#### DATASET ENTRIES ####

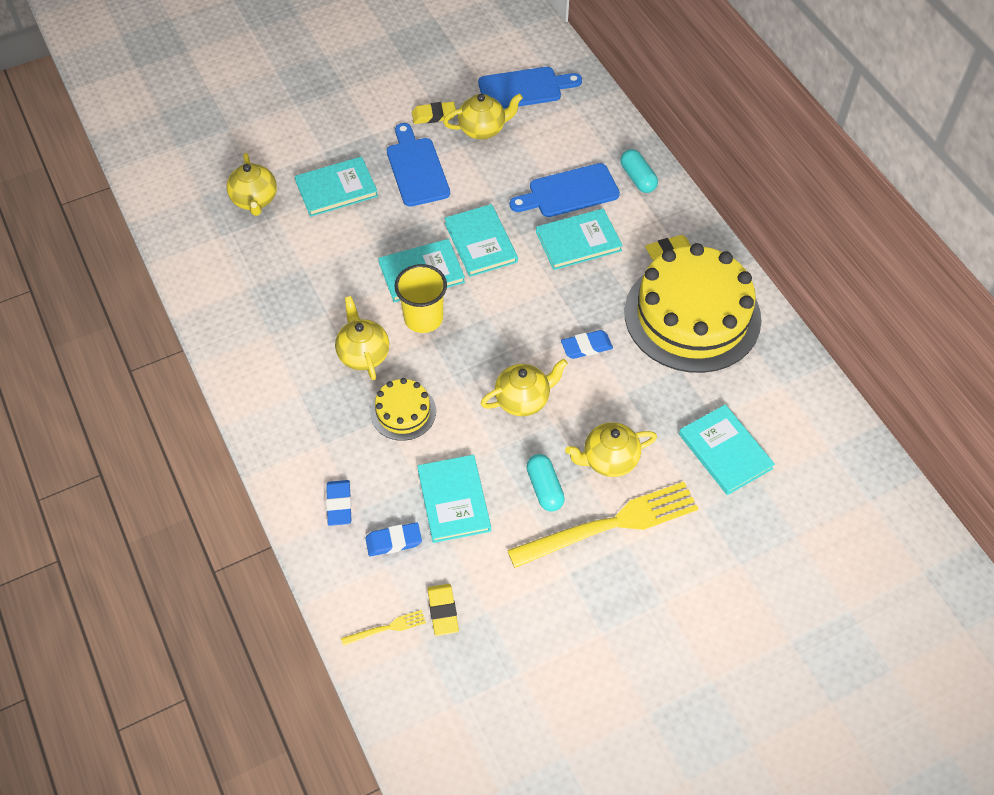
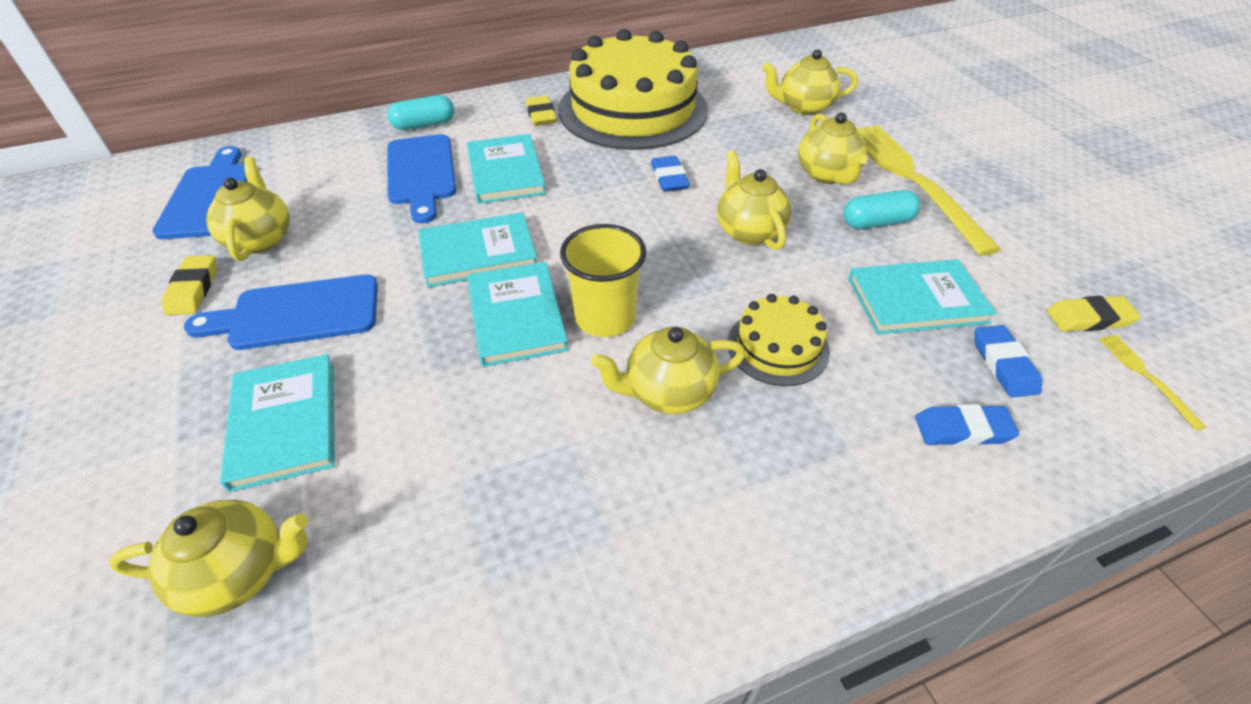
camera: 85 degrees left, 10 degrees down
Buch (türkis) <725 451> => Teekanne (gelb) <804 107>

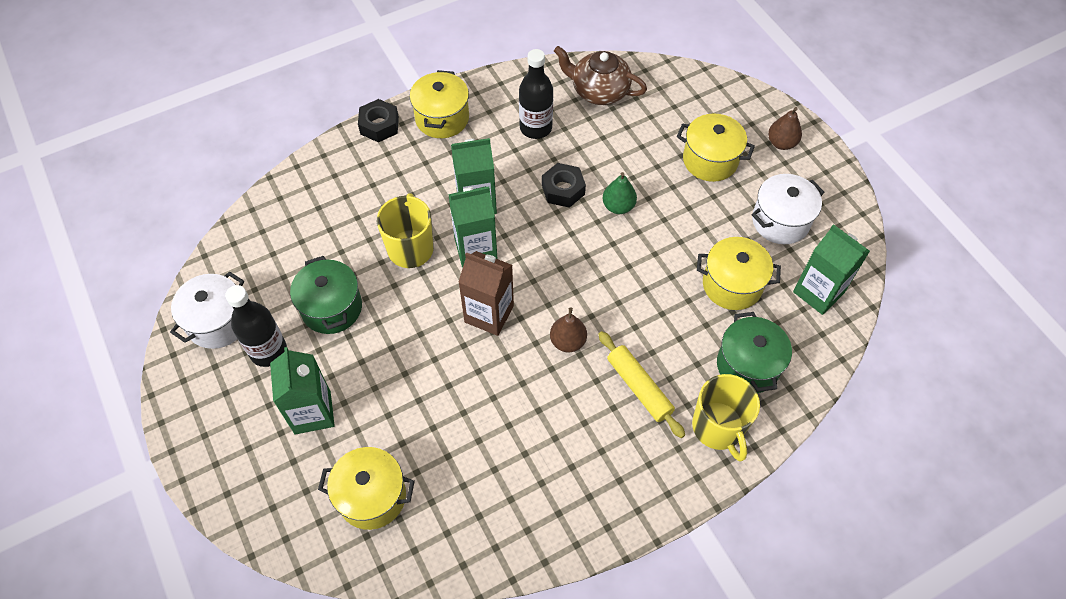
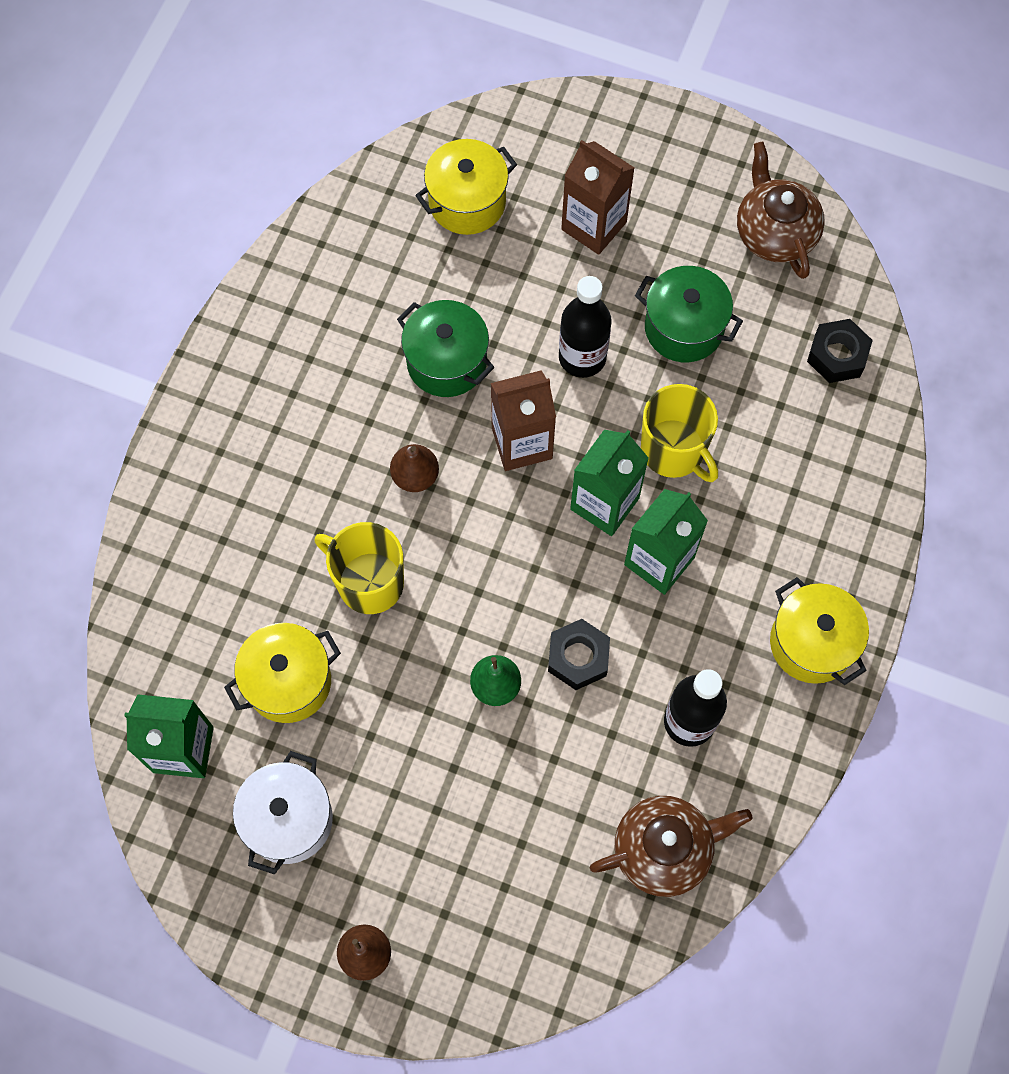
camera: 140 degrees right, 10 degrees up
Tasse (gelb) <718 428> => Tasse (gelb) <369 582>, shifted
Kochtopf (grün) <748 365> => Kochtopf (grün) <446 362>, shifted
Flasche (schwarz) <268 351> => Flasche (schwarz) <582 357>, shifted
Getränkekarton (grün) <312 412> => Getränkekarton (braun) <594 226>
Kochtopf (weiß) <218 322> => Teekanne (braun) <775 232>
Sechskantmutter (schwarz) <379 125> => Sechskantmutter (schwarz) <837 356>, shifted
Nudelholz (gelb) <639 387> => nothing
Kochtopf (gelb) <710 160> => nothing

####

EXERCISE REQUIREMENTS:
Exact reproduction of the entries above is what's needed; images stay out.

RESULT OF THE EXERCISE:
camera: 85 degrees left, 10 degrees down
Buch (türkis) <725 451> => Teekanne (gelb) <804 107>

camera: 140 degrees right, 10 degrees up
Tasse (gelb) <718 428> => Tasse (gelb) <369 582>, shifted
Kochtopf (grün) <748 365> => Kochtopf (grün) <446 362>, shifted
Flasche (schwarz) <268 351> => Flasche (schwarz) <582 357>, shifted
Getränkekarton (grün) <312 412> => Getränkekarton (braun) <594 226>
Kochtopf (weiß) <218 322> => Teekanne (braun) <775 232>
Sechskantmutter (schwarz) <379 125> => Sechskantmutter (schwarz) <837 356>, shifted
Nudelholz (gelb) <639 387> => nothing
Kochtopf (gelb) <710 160> => nothing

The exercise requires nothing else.